### Your objective
Please retype exactly the lines from the one containing "DHT pin DATA: TX -> D3" through the end of the records, leaving out the pictures.

(Image comparison data)
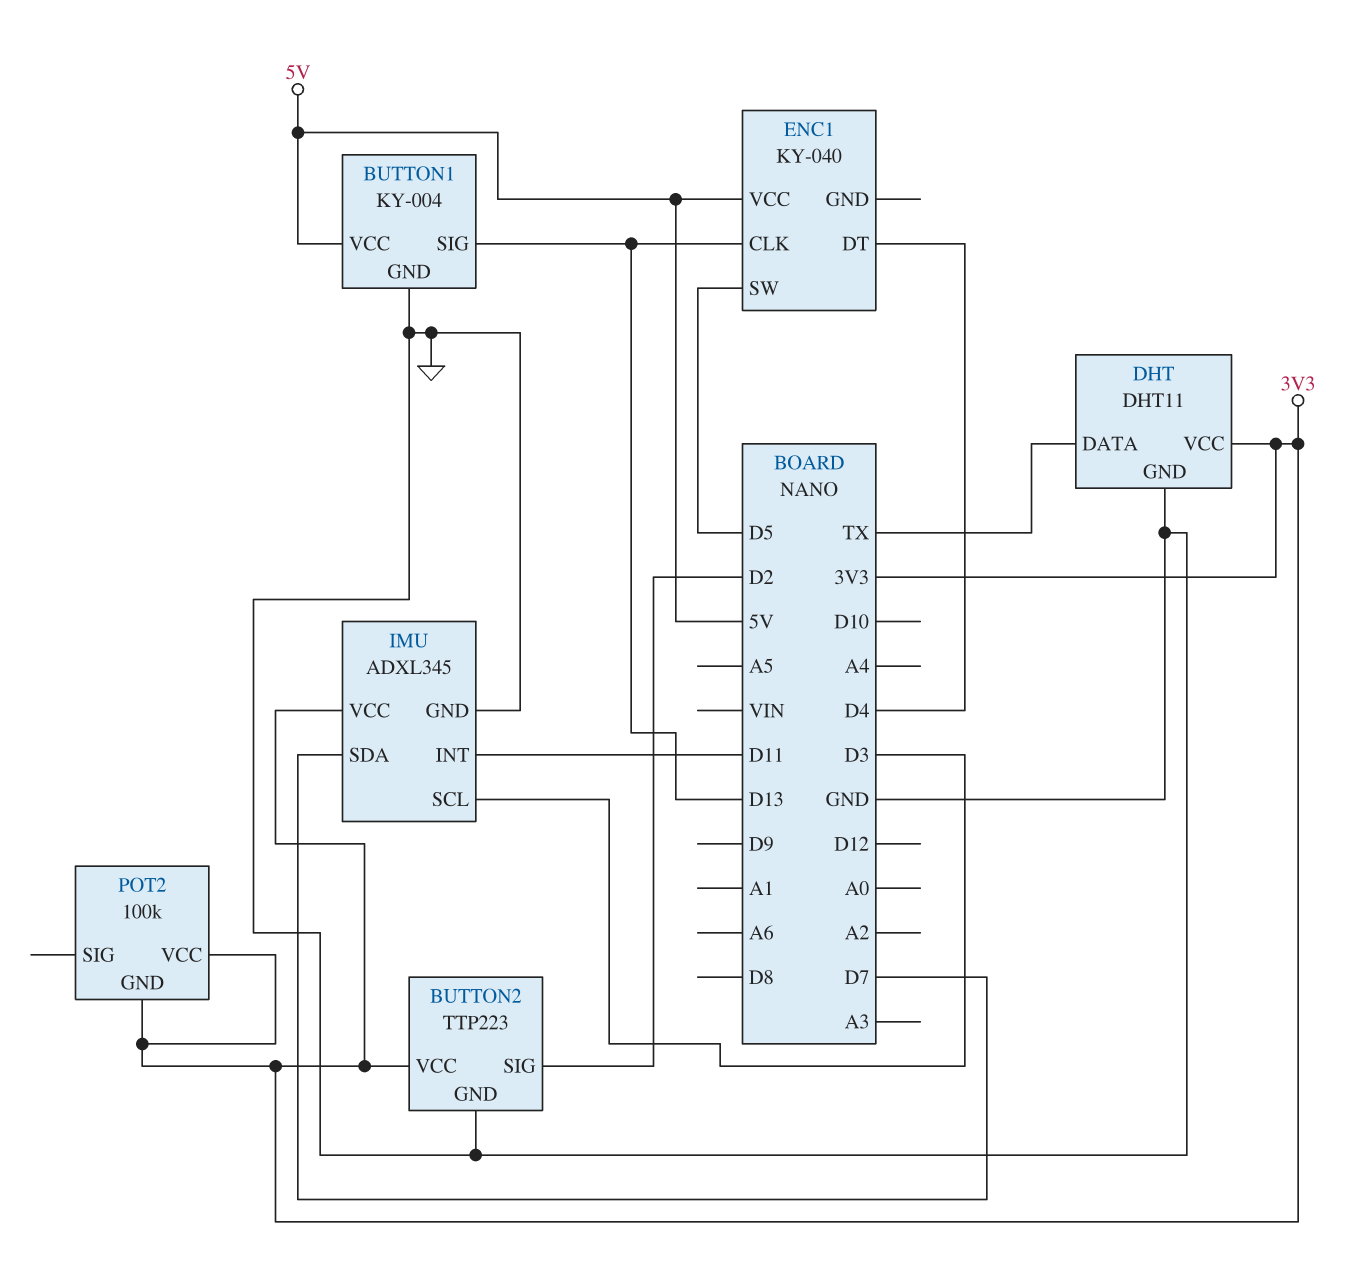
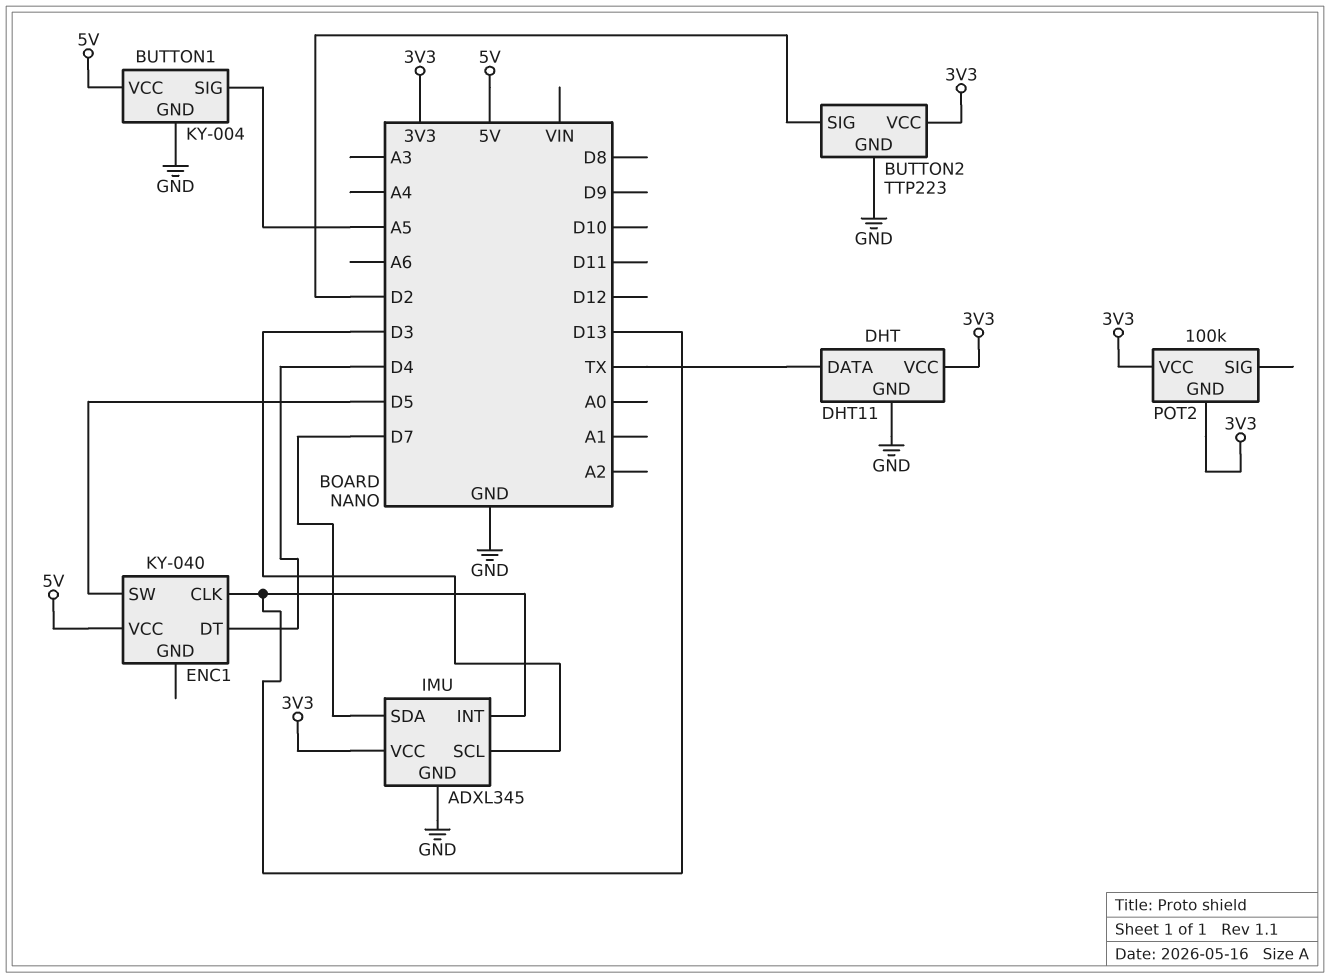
BUTTON1 pin SIG: D13 -> A5
IMU pin INT: D11 -> D13

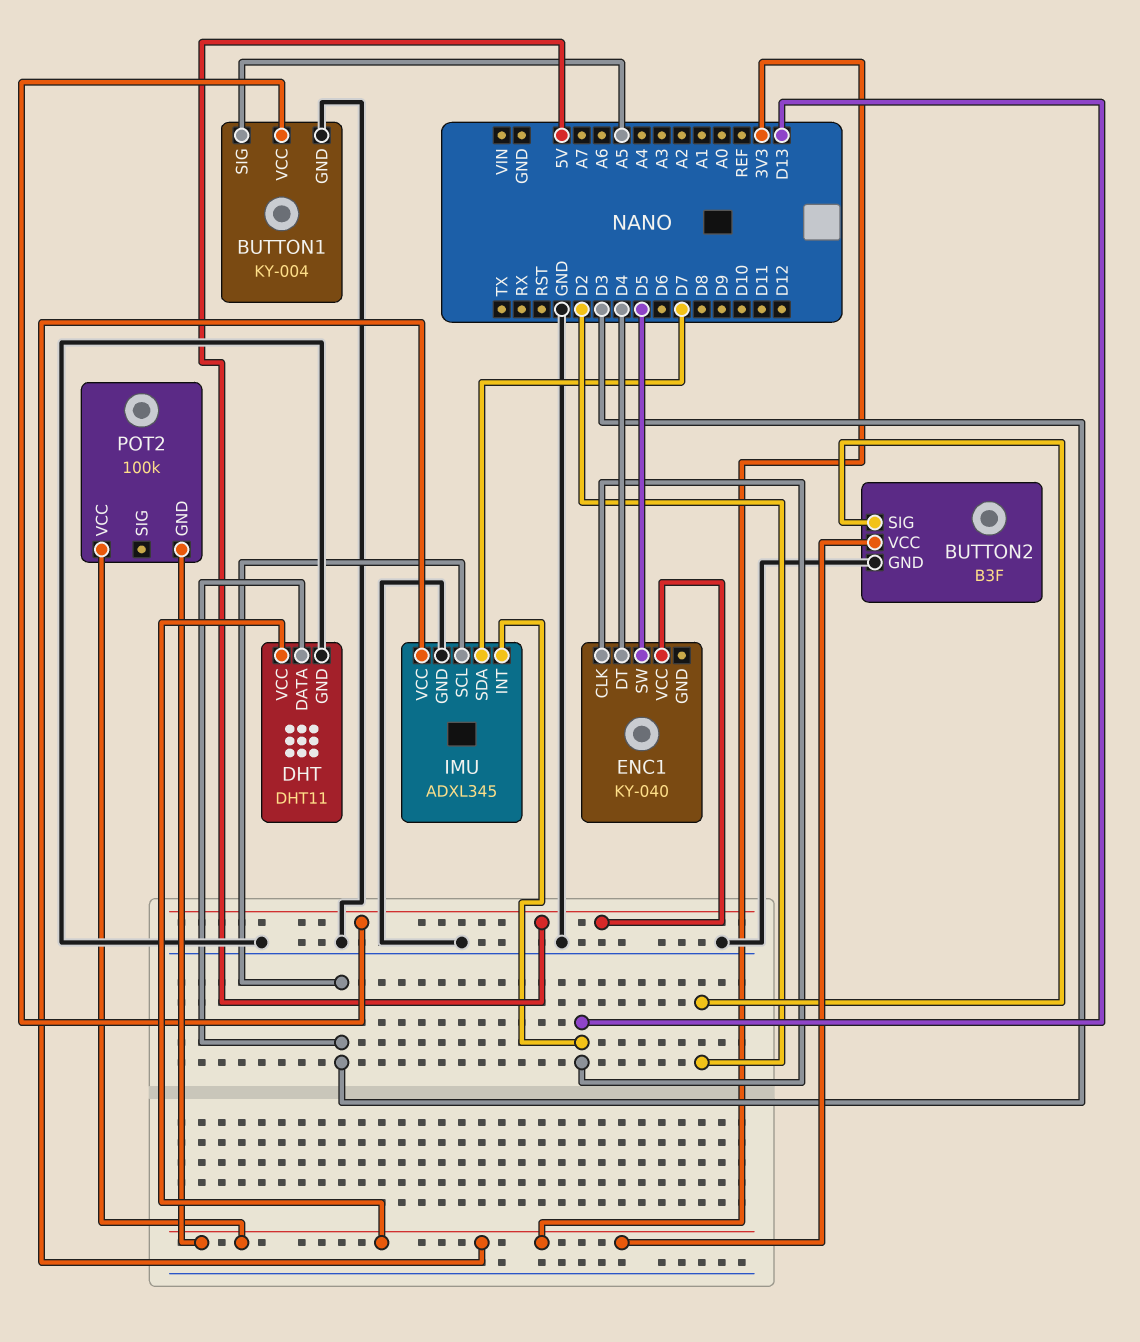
BUTTON2: TTP223 -> B3F
DHT pin DATA: TX -> D3

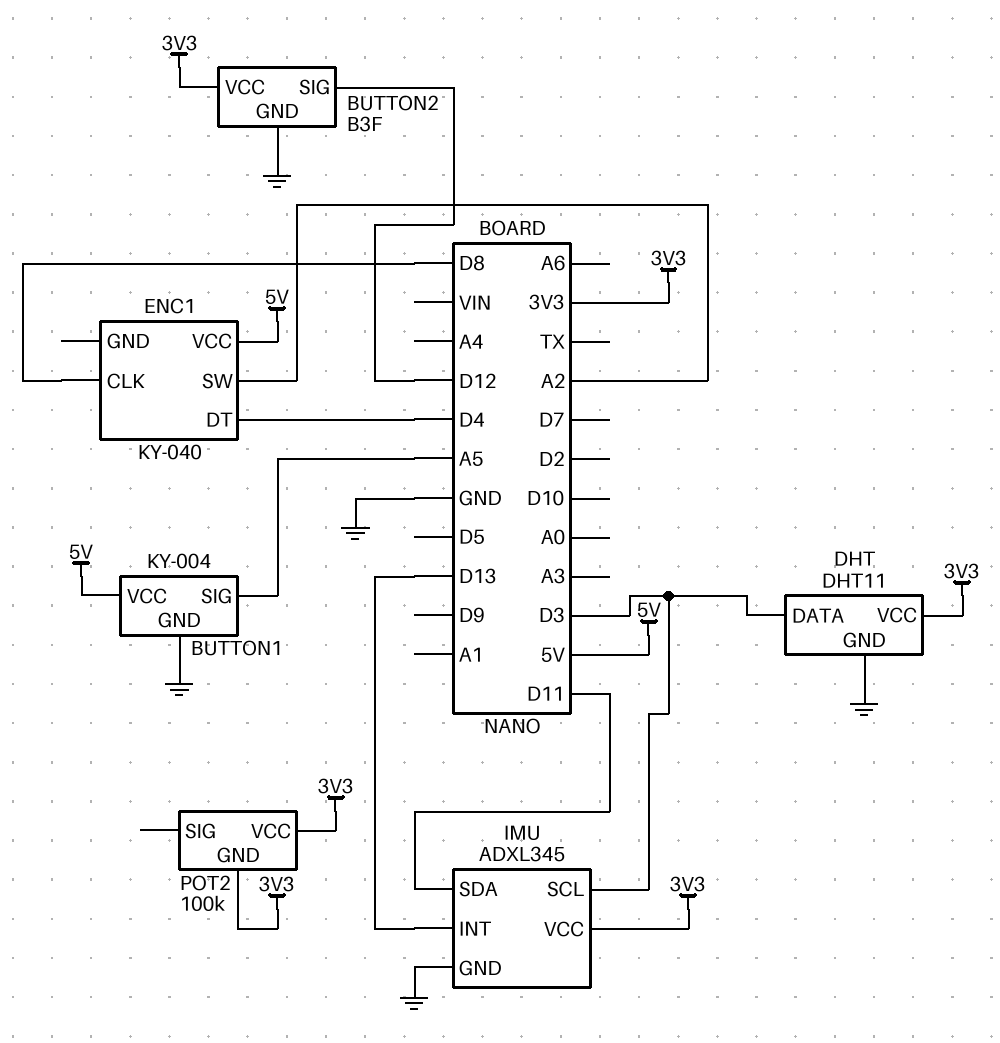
BUTTON2 pin SIG: D2 -> D12
ENC1 pin CLK: D13 -> D8
ENC1 pin SW: D5 -> A2
IMU pin SDA: D7 -> D11

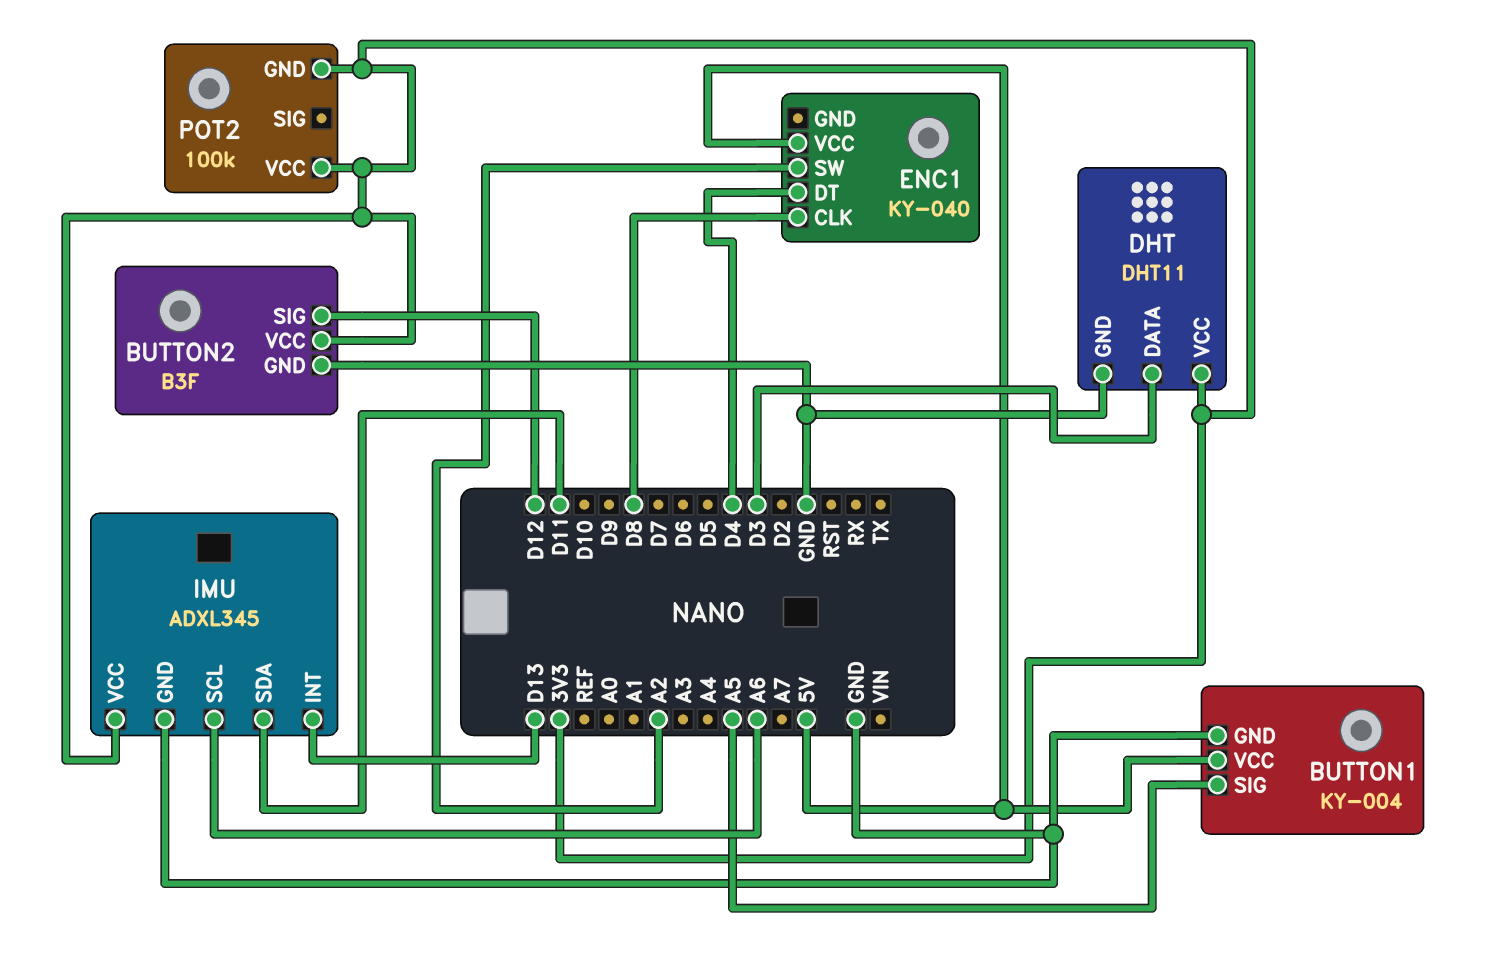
IMU pin SCL: D3 -> A6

### Final answer
DHT pin DATA: TX -> D3

BUTTON2 pin SIG: D2 -> D12
ENC1 pin CLK: D13 -> D8
ENC1 pin SW: D5 -> A2
IMU pin SDA: D7 -> D11

IMU pin SCL: D3 -> A6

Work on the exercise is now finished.